:: Exercise brief ::
Hunt for the word "none" across the entries below, copying each line that holds it.

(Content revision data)

-=-=-=-=-

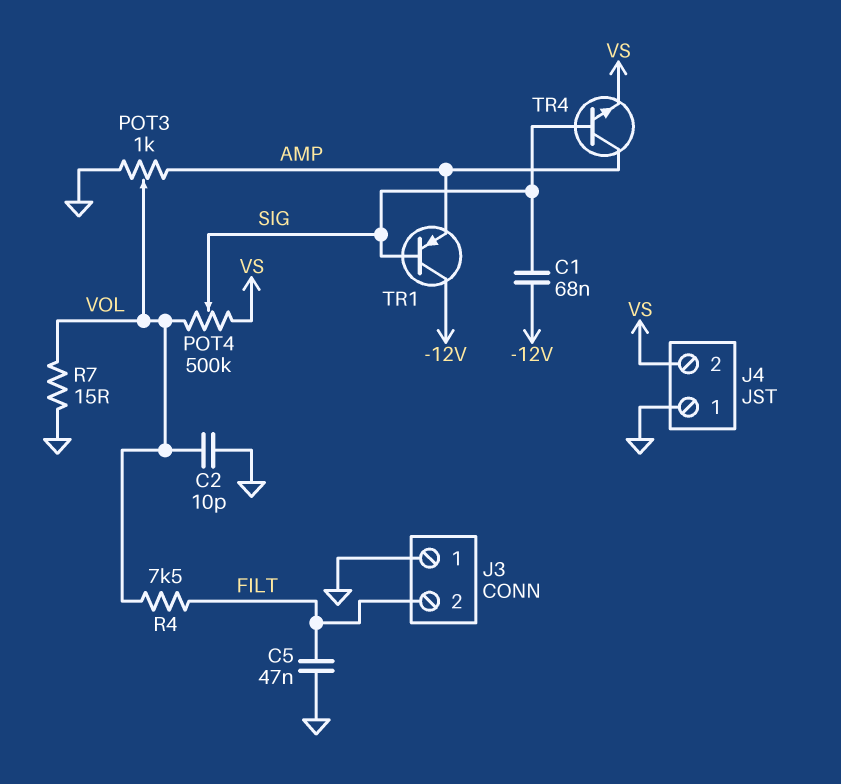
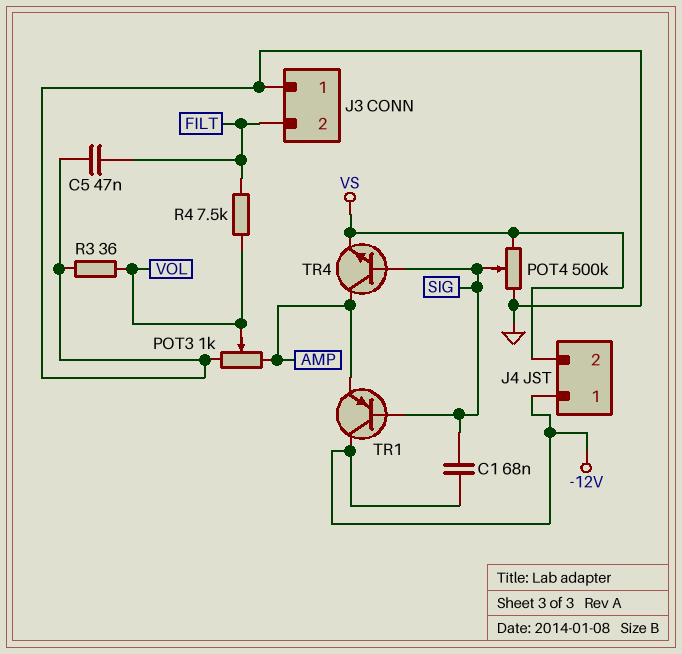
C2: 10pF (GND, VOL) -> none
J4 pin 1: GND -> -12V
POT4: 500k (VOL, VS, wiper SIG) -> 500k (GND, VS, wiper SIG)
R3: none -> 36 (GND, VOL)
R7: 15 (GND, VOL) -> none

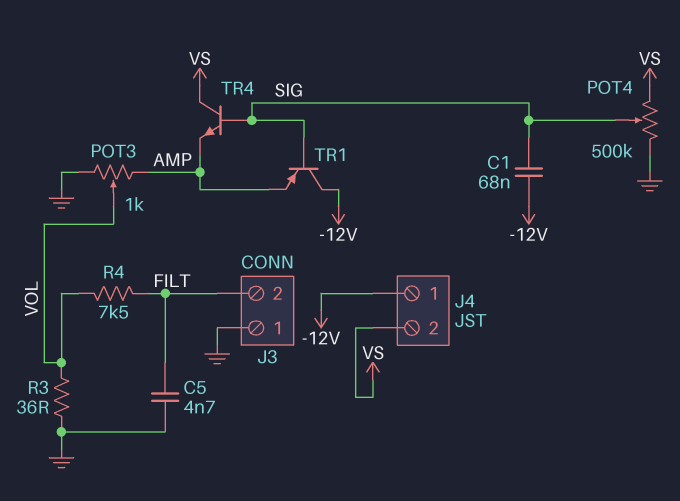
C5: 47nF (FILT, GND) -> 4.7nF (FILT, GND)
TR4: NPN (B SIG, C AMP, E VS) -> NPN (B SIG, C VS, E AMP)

-=-=-=-=-

:: Response area ::
C2: 10pF (GND, VOL) -> none
R3: none -> 36 (GND, VOL)
R7: 15 (GND, VOL) -> none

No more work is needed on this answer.